> _What you should do_
In the entries below, how many lines contain "teal"? Answer with the number and nothing else.

> _Object state change records_
BEGIN

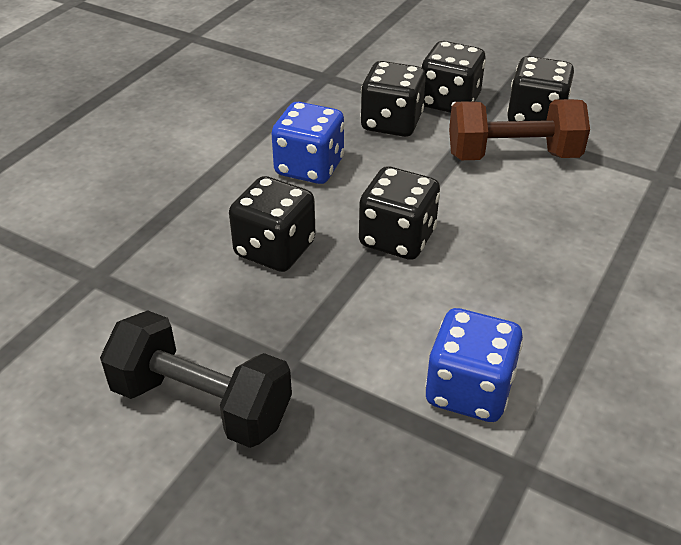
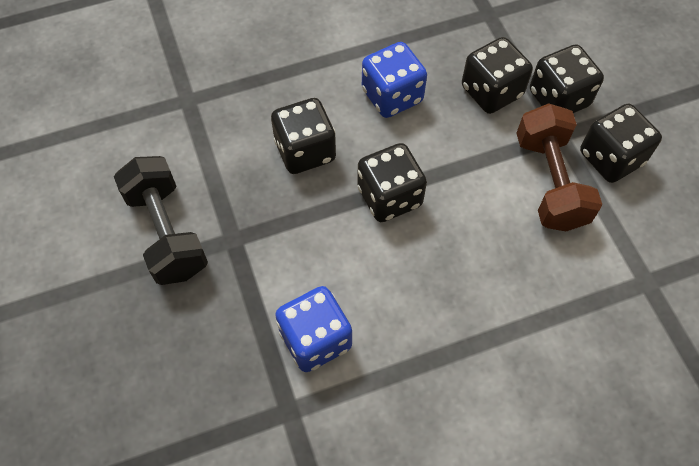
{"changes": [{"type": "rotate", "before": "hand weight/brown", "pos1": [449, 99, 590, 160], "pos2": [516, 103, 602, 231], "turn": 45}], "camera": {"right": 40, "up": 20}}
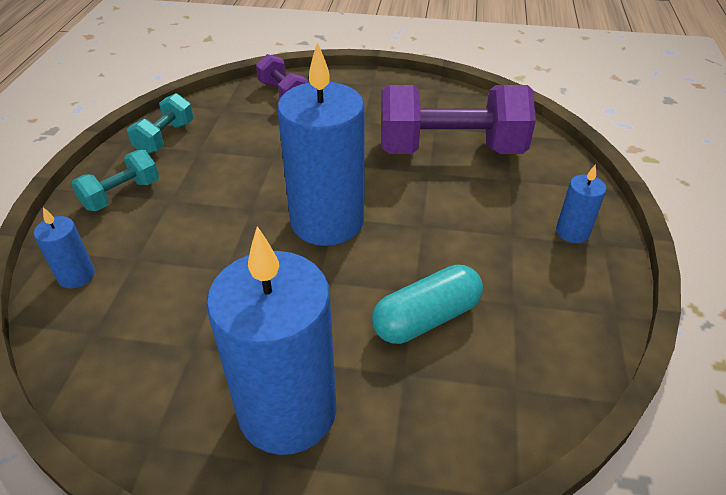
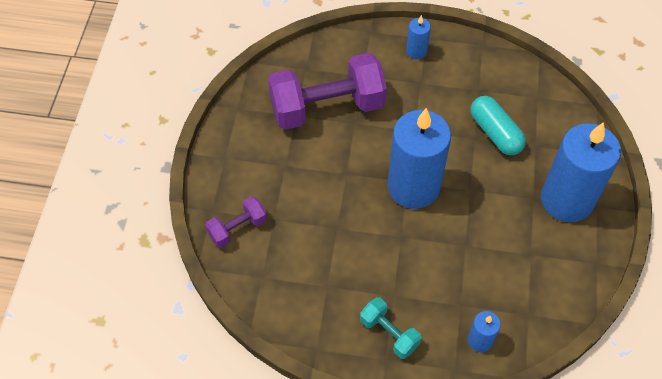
{"changes": [{"type": "delete", "before": "hand weight/teal", "pos1": [127, 93, 194, 154]}, {"type": "rotate", "before": "hand weight/violet", "pos1": [381, 85, 536, 154], "pos2": [268, 53, 387, 130], "turn": 75}], "camera": {"right": -90, "up": 15}}
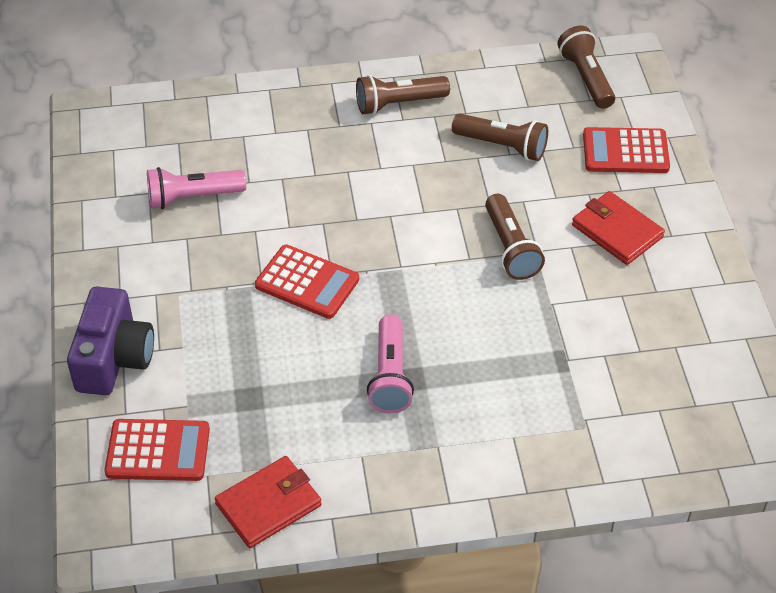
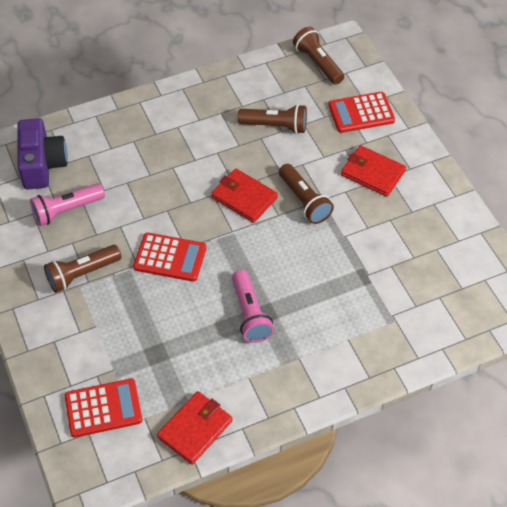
{"changes": [{"type": "insert", "after": "billfold/scarlet", "pos2": [211, 168, 278, 223]}, {"type": "move", "before": "compact camera/violet", "pos1": [67, 286, 154, 395], "pos2": [17, 118, 68, 189]}, {"type": "move", "before": "torch/brown", "pos1": [356, 75, 450, 115], "pos2": [44, 245, 121, 293]}], "camera": {"right": -15, "up": 5}}
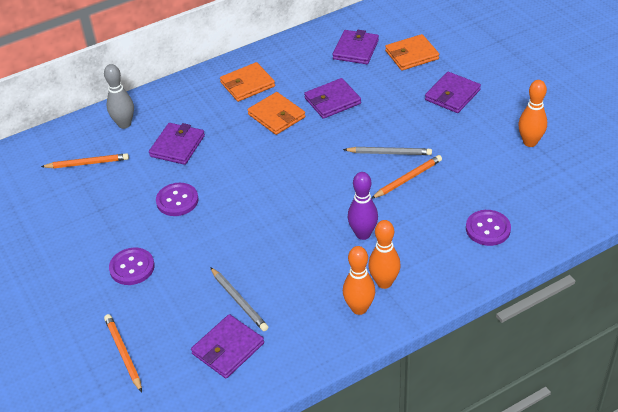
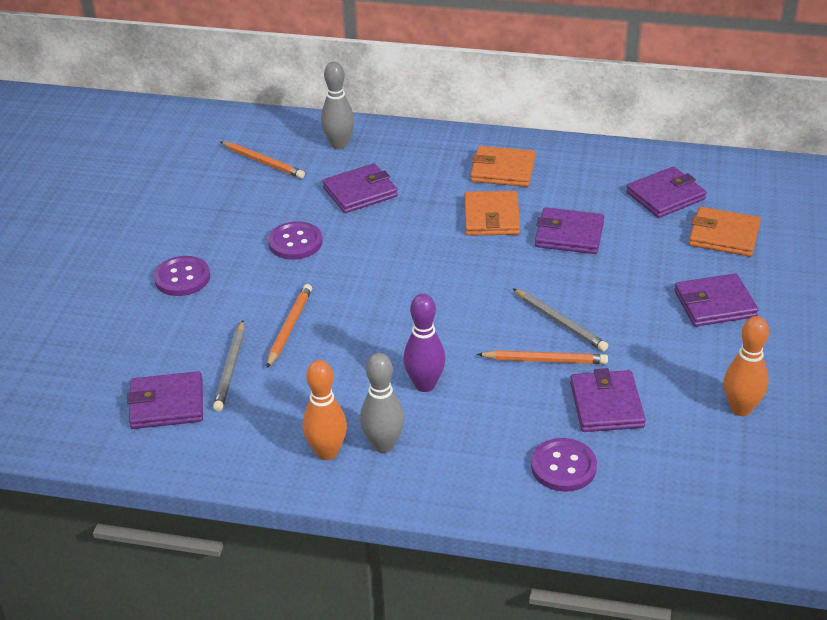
{"changes": [{"type": "insert", "after": "billfold/violet", "pos2": [570, 368, 646, 432]}, {"type": "move", "before": "wooden pencil/orange-coloured", "pos1": [104, 314, 142, 392], "pos2": [267, 284, 312, 368]}, {"type": "recolor", "before": "tenpin/orange-coloured", "after": "tenpin/grey", "pos1": [368, 220, 401, 289], "pos2": [360, 353, 404, 453]}], "camera": {"right": 40, "up": -5}}
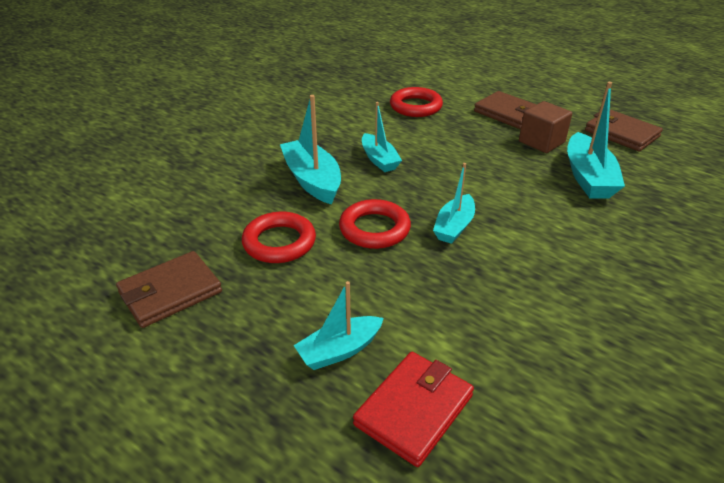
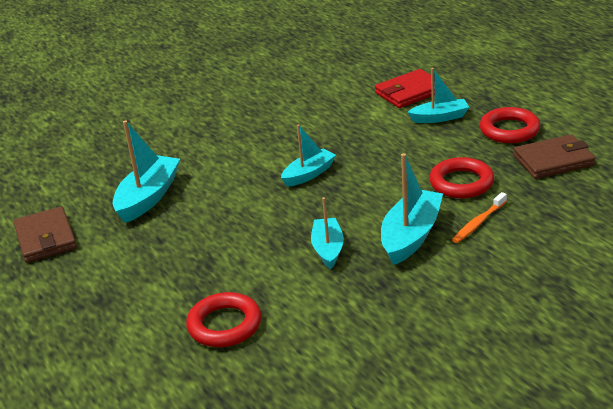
{"changes": [{"type": "delete", "before": "billfold/brown", "pos1": [474, 91, 537, 129]}, {"type": "delete", "before": "solid cube/brown", "pos1": [519, 101, 572, 153]}, {"type": "insert", "after": "dental brush/orange-coloured", "pos2": [452, 192, 507, 243]}, {"type": "move", "before": "hoop/scarlet", "pos1": [339, 199, 411, 249], "pos2": [480, 107, 541, 143]}, {"type": "rotate", "before": "toy boat/teal", "pos1": [280, 95, 341, 205], "pos2": [381, 153, 443, 265], "turn": -150}], "camera": {"right": -155, "up": -5}}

END

> _Response to this exercise_
2